Please edit the entries below so that each "coordinate pair" becomes "pair of numbers", and leave everything else unchanged.

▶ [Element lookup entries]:
--- Begin ---
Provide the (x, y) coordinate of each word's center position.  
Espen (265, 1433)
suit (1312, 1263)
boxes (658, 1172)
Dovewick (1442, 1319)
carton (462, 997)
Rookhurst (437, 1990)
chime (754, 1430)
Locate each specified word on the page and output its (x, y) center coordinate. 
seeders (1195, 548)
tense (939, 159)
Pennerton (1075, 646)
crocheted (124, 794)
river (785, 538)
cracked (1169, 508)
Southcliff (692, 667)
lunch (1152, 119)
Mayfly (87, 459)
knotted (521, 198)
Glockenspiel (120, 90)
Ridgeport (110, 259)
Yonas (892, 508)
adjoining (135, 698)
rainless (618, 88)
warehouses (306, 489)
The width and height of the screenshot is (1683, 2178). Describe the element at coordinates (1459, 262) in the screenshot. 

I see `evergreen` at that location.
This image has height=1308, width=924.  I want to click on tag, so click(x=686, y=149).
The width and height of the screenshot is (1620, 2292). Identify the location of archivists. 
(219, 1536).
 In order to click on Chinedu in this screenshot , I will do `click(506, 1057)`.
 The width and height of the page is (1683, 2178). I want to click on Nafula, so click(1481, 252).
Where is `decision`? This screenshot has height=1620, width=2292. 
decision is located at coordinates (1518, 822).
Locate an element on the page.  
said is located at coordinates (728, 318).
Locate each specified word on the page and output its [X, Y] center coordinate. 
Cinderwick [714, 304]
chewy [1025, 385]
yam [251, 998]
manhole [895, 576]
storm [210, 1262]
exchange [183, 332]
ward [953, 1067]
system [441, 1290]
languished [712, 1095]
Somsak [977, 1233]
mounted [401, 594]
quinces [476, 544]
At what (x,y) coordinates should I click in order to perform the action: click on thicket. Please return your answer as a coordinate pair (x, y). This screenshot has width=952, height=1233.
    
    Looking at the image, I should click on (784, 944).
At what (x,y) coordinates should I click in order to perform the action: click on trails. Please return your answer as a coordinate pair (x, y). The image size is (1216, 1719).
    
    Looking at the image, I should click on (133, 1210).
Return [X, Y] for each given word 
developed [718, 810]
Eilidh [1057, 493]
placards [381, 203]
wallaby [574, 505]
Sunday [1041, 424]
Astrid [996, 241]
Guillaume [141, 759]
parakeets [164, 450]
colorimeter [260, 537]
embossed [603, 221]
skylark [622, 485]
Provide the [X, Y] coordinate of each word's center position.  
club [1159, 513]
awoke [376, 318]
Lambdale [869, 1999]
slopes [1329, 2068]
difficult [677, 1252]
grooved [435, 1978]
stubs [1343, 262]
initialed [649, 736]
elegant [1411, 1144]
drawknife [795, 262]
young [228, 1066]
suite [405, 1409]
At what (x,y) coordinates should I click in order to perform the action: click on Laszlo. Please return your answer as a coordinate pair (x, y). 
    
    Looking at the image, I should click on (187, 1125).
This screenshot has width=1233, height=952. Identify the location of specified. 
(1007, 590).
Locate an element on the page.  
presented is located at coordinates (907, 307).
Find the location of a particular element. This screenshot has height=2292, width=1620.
--- End ---
▶ [SOLUTION]:
Provide the (x, y) coordinate of each word's center position.  
Espen (265, 1433)
suit (1312, 1263)
boxes (658, 1172)
Dovewick (1442, 1319)
carton (462, 997)
Rookhurst (437, 1990)
chime (754, 1430)
Locate each specified word on the page and output its (x, y) center coordinate. 
seeders (1195, 548)
tense (939, 159)
Pennerton (1075, 646)
crocheted (124, 794)
river (785, 538)
cracked (1169, 508)
Southcliff (692, 667)
lunch (1152, 119)
Mayfly (87, 459)
knotted (521, 198)
Glockenspiel (120, 90)
Ridgeport (110, 259)
Yonas (892, 508)
adjoining (135, 698)
rainless (618, 88)
warehouses (306, 489)
The width and height of the screenshot is (1683, 2178). Describe the element at coordinates (1459, 262) in the screenshot. 

I see `evergreen` at that location.
This image has height=1308, width=924.  I want to click on tag, so click(x=686, y=149).
The width and height of the screenshot is (1620, 2292). Identify the location of archivists. 
(219, 1536).
 In order to click on Chinedu in this screenshot , I will do `click(506, 1057)`.
 The width and height of the page is (1683, 2178). I want to click on Nafula, so click(1481, 252).
Where is `decision`? This screenshot has height=1620, width=2292. 
decision is located at coordinates (1518, 822).
Locate an element on the page.  
said is located at coordinates (728, 318).
Locate each specified word on the page and output its [X, Y] center coordinate. 
Cinderwick [714, 304]
chewy [1025, 385]
yam [251, 998]
manhole [895, 576]
storm [210, 1262]
exchange [183, 332]
ward [953, 1067]
system [441, 1290]
languished [712, 1095]
Somsak [977, 1233]
mounted [401, 594]
quinces [476, 544]
At what (x,y) coordinates should I click in order to perform the action: click on thicket. Please return your answer as a pair of numbers (x, y). This screenshot has width=952, height=1233.
    
    Looking at the image, I should click on (784, 944).
At what (x,y) coordinates should I click in order to perform the action: click on trails. Please return your answer as a pair of numbers (x, y). The image size is (1216, 1719).
    
    Looking at the image, I should click on (133, 1210).
Return [X, Y] for each given word 
developed [718, 810]
Eilidh [1057, 493]
placards [381, 203]
wallaby [574, 505]
Sunday [1041, 424]
Astrid [996, 241]
Guillaume [141, 759]
parakeets [164, 450]
colorimeter [260, 537]
embossed [603, 221]
skylark [622, 485]
Provide the [X, Y] coordinate of each word's center position.  
club [1159, 513]
awoke [376, 318]
Lambdale [869, 1999]
slopes [1329, 2068]
difficult [677, 1252]
grooved [435, 1978]
stubs [1343, 262]
initialed [649, 736]
elegant [1411, 1144]
drawknife [795, 262]
young [228, 1066]
suite [405, 1409]
At what (x,y) coordinates should I click in order to perform the action: click on Laszlo. Please return your answer as a pair of numbers (x, y). 
    
    Looking at the image, I should click on (187, 1125).
This screenshot has width=1233, height=952. Identify the location of specified. 
(1007, 590).
Locate an element on the page.  
presented is located at coordinates (907, 307).
Find the location of a particular element. This screenshot has height=2292, width=1620.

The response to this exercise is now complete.